■ Data supplied ■
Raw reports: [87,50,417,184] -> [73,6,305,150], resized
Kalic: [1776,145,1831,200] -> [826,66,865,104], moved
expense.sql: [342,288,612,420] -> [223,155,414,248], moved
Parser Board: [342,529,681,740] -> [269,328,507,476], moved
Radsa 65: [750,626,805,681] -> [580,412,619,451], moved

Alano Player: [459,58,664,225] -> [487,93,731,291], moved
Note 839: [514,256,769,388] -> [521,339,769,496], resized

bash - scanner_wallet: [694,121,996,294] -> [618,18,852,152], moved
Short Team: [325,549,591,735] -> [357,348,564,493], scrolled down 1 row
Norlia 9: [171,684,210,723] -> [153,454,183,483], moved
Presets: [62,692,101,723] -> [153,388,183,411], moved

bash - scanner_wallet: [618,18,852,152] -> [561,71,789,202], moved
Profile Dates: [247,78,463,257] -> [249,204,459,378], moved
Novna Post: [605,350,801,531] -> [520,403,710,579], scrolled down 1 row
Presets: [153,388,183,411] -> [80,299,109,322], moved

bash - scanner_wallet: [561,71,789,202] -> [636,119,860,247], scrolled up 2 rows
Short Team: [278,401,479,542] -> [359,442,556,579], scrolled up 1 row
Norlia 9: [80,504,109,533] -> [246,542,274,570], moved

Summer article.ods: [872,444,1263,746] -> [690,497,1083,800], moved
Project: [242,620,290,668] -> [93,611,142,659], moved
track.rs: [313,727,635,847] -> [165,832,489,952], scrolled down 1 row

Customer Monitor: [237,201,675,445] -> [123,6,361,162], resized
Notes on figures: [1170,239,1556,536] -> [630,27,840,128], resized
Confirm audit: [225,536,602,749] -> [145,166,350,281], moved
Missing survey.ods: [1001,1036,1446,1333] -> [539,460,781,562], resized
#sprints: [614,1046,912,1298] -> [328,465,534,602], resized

■ Your assignment ■
Lines are to be repeated exactly from the one that contains "Kalic: [1776,145,1831,200] ->" through the last line of the listing, with both ends kept and no others added.

■ Written solution ■
Kalic: [1776,145,1831,200] -> [826,66,865,104], moved
expense.sql: [342,288,612,420] -> [223,155,414,248], moved
Parser Board: [342,529,681,740] -> [269,328,507,476], moved
Radsa 65: [750,626,805,681] -> [580,412,619,451], moved

Alano Player: [459,58,664,225] -> [487,93,731,291], moved
Note 839: [514,256,769,388] -> [521,339,769,496], resized

bash - scanner_wallet: [694,121,996,294] -> [618,18,852,152], moved
Short Team: [325,549,591,735] -> [357,348,564,493], scrolled down 1 row
Norlia 9: [171,684,210,723] -> [153,454,183,483], moved
Presets: [62,692,101,723] -> [153,388,183,411], moved

bash - scanner_wallet: [618,18,852,152] -> [561,71,789,202], moved
Profile Dates: [247,78,463,257] -> [249,204,459,378], moved
Novna Post: [605,350,801,531] -> [520,403,710,579], scrolled down 1 row
Presets: [153,388,183,411] -> [80,299,109,322], moved

bash - scanner_wallet: [561,71,789,202] -> [636,119,860,247], scrolled up 2 rows
Short Team: [278,401,479,542] -> [359,442,556,579], scrolled up 1 row
Norlia 9: [80,504,109,533] -> [246,542,274,570], moved

Summer article.ods: [872,444,1263,746] -> [690,497,1083,800], moved
Project: [242,620,290,668] -> [93,611,142,659], moved
track.rs: [313,727,635,847] -> [165,832,489,952], scrolled down 1 row

Customer Monitor: [237,201,675,445] -> [123,6,361,162], resized
Notes on figures: [1170,239,1556,536] -> [630,27,840,128], resized
Confirm audit: [225,536,602,749] -> [145,166,350,281], moved
Missing survey.ods: [1001,1036,1446,1333] -> [539,460,781,562], resized
#sprints: [614,1046,912,1298] -> [328,465,534,602], resized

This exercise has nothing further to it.